§ WHAT IS BEING ASKED:
Copy exactly the lines of the records below, and only those lines, beginning with the line that contains "red brick B6:B7" and ending with the line that contains "orange tile E4:E6".

[Colored object listings]
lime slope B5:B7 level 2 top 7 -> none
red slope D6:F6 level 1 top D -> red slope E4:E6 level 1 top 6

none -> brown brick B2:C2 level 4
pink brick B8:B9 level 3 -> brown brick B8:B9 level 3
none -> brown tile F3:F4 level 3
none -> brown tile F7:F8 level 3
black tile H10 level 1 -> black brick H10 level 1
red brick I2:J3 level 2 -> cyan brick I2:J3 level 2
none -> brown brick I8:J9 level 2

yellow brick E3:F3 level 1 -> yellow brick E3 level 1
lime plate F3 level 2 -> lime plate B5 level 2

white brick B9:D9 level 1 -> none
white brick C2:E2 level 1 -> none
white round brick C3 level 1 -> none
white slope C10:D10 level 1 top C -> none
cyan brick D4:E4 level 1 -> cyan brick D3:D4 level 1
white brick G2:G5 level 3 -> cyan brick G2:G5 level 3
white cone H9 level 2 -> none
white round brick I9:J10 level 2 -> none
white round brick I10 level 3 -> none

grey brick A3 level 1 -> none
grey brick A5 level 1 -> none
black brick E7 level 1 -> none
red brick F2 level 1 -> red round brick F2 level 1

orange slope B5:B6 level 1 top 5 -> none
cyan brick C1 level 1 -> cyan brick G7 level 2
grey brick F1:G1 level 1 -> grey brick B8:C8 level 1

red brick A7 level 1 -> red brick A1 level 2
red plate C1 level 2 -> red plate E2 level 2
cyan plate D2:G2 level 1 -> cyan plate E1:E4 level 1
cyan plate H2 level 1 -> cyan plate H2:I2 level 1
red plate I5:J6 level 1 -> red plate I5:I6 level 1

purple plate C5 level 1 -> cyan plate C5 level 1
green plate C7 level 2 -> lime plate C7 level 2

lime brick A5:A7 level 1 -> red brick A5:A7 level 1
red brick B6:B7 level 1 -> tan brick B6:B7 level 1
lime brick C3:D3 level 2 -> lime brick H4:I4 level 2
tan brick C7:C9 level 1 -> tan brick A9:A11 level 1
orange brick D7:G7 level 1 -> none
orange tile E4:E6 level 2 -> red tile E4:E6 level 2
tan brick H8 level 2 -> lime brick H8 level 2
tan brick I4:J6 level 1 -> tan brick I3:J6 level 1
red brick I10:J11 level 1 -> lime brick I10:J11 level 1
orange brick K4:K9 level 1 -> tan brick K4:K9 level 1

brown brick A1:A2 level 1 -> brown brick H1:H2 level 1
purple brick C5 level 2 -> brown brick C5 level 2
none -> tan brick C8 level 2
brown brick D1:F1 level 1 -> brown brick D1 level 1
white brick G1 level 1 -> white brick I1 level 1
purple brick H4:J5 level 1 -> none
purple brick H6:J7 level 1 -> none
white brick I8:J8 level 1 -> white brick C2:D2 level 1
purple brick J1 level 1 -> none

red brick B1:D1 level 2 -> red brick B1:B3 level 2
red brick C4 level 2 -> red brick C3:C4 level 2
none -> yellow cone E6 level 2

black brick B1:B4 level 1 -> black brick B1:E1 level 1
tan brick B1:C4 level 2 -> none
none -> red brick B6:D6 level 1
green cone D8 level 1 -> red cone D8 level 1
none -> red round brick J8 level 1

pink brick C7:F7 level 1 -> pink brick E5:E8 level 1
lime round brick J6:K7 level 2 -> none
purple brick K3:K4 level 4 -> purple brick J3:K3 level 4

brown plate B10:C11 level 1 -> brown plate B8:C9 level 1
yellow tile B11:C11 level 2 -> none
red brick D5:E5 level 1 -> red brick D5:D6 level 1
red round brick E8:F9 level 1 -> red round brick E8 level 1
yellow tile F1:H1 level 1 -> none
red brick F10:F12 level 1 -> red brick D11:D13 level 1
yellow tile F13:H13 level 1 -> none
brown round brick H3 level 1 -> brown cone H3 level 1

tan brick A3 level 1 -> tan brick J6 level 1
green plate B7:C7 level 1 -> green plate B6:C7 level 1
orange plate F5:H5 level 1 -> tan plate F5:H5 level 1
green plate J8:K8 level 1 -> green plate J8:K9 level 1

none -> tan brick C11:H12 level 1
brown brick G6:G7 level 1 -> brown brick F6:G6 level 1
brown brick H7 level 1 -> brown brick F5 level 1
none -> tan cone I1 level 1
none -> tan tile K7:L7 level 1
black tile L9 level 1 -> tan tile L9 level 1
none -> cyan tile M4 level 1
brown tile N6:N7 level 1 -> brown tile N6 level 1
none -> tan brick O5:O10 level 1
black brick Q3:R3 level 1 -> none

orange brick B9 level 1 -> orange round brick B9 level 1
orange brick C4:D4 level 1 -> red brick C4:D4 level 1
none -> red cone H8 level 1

§ FINISHED TASK:
red brick B6:B7 level 1 -> tan brick B6:B7 level 1
lime brick C3:D3 level 2 -> lime brick H4:I4 level 2
tan brick C7:C9 level 1 -> tan brick A9:A11 level 1
orange brick D7:G7 level 1 -> none
orange tile E4:E6 level 2 -> red tile E4:E6 level 2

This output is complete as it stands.